▶ Task description
Each record must be returned exactly, apart from the pictures, which stay out.

[Itemized modification records]

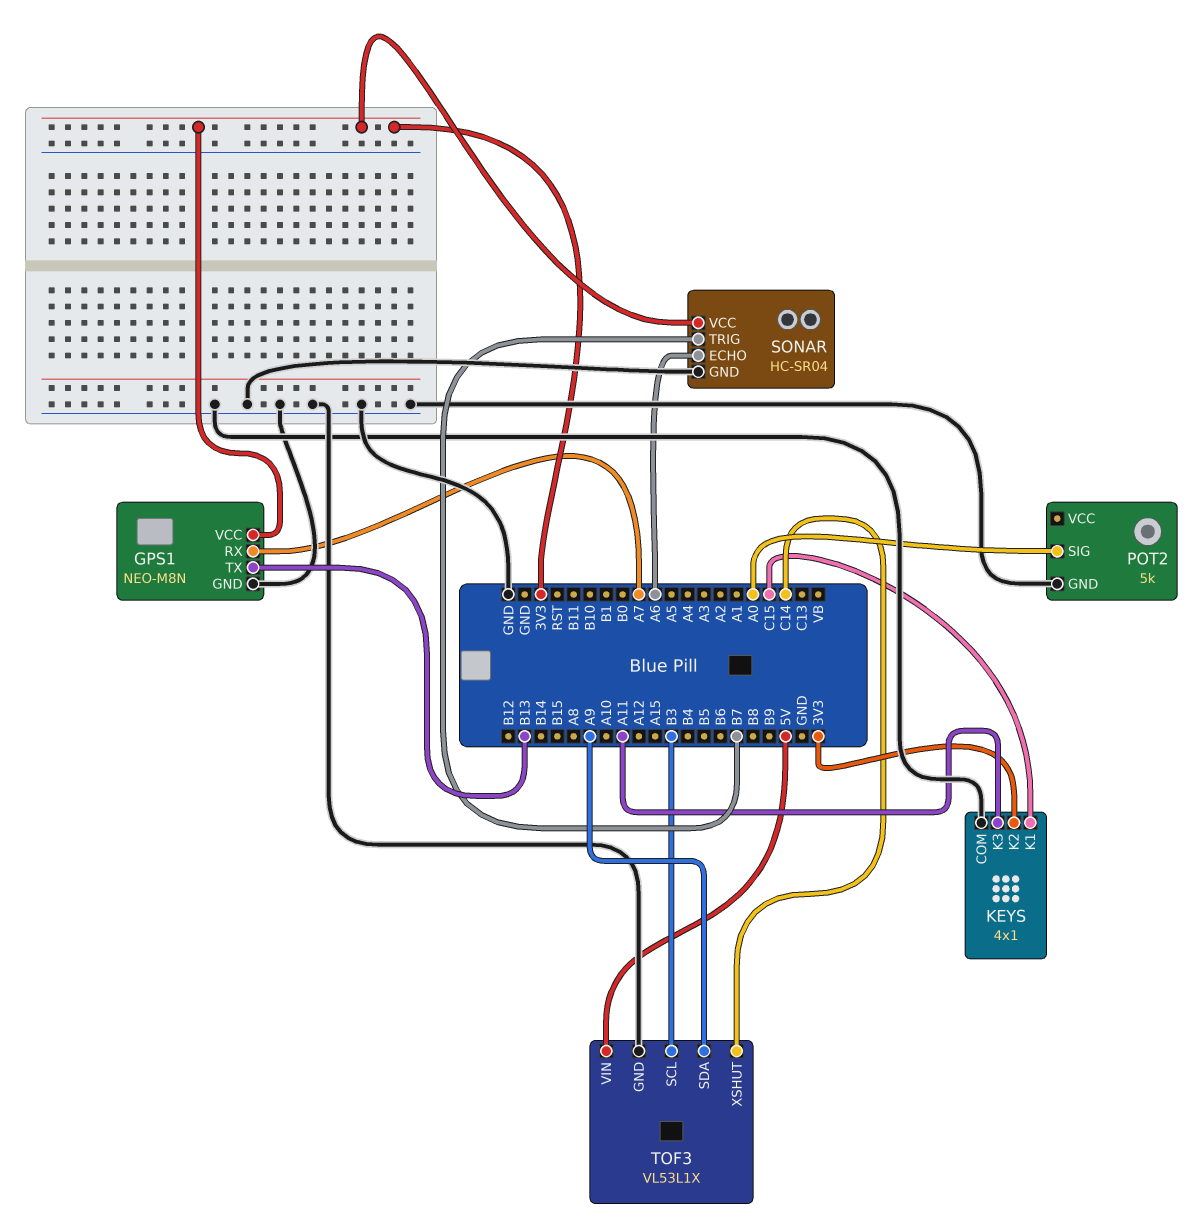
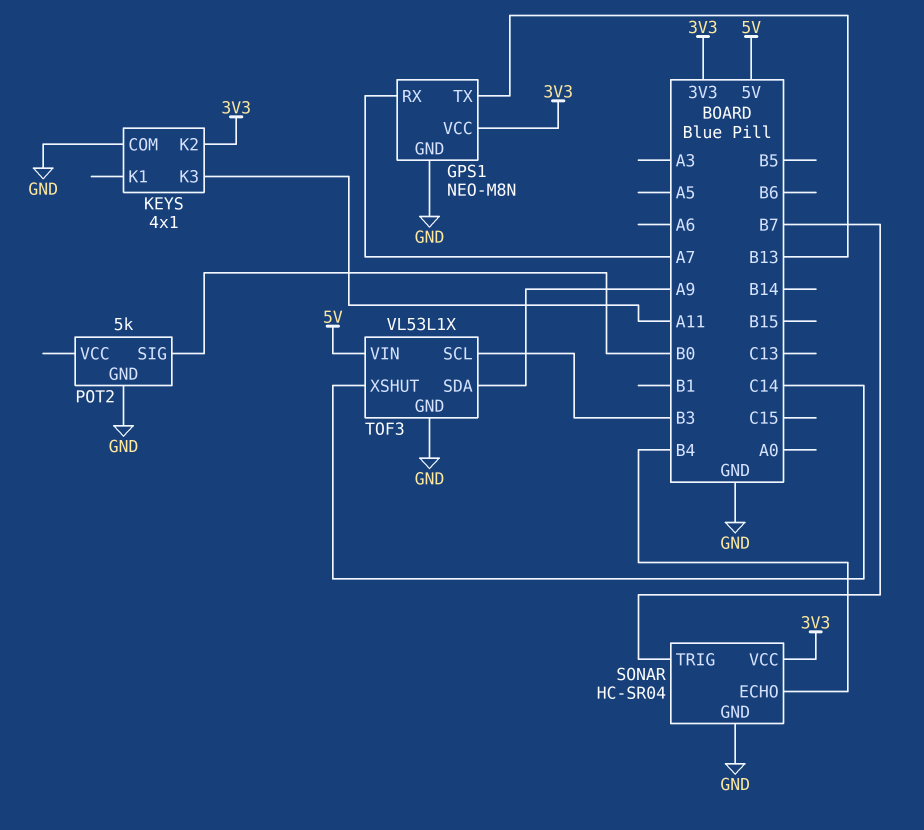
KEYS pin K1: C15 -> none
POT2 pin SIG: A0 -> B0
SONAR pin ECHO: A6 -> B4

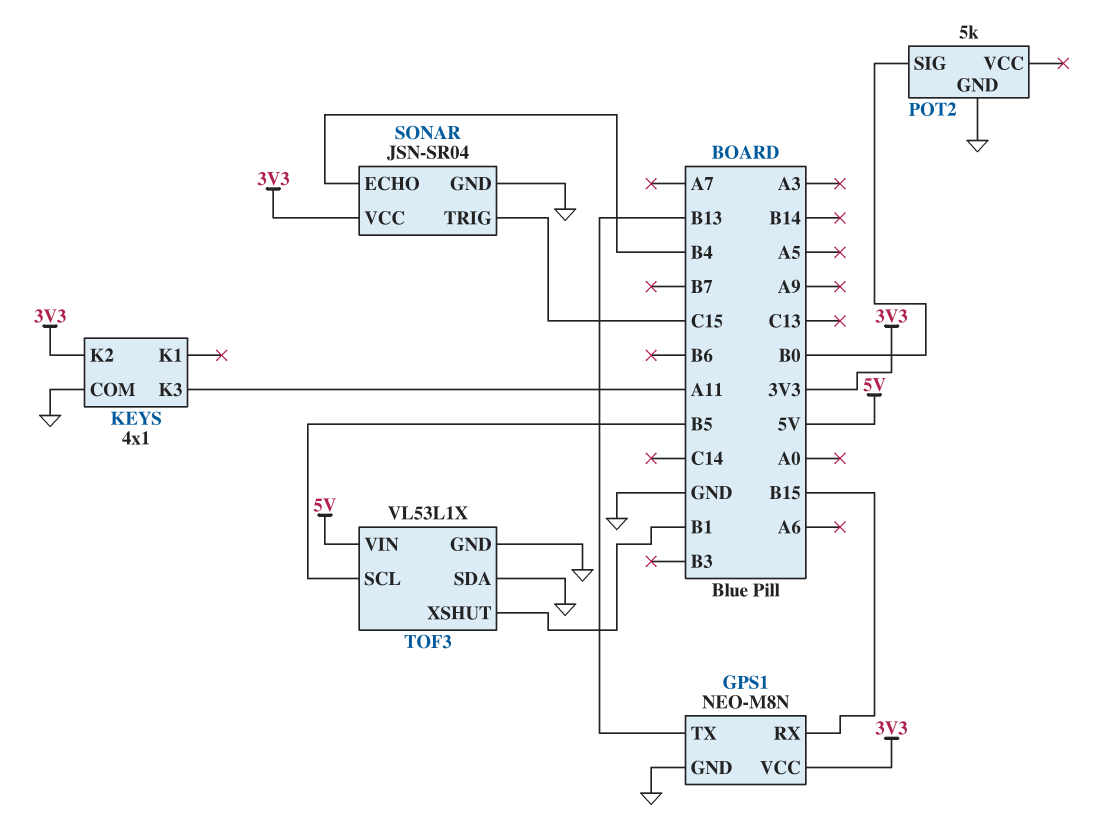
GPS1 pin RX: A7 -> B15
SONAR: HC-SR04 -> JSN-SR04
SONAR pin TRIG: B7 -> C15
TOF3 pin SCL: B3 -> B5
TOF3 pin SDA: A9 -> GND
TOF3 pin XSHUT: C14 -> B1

▶ Output for this task
KEYS pin K1: C15 -> none
POT2 pin SIG: A0 -> B0
SONAR pin ECHO: A6 -> B4

GPS1 pin RX: A7 -> B15
SONAR: HC-SR04 -> JSN-SR04
SONAR pin TRIG: B7 -> C15
TOF3 pin SCL: B3 -> B5
TOF3 pin SDA: A9 -> GND
TOF3 pin XSHUT: C14 -> B1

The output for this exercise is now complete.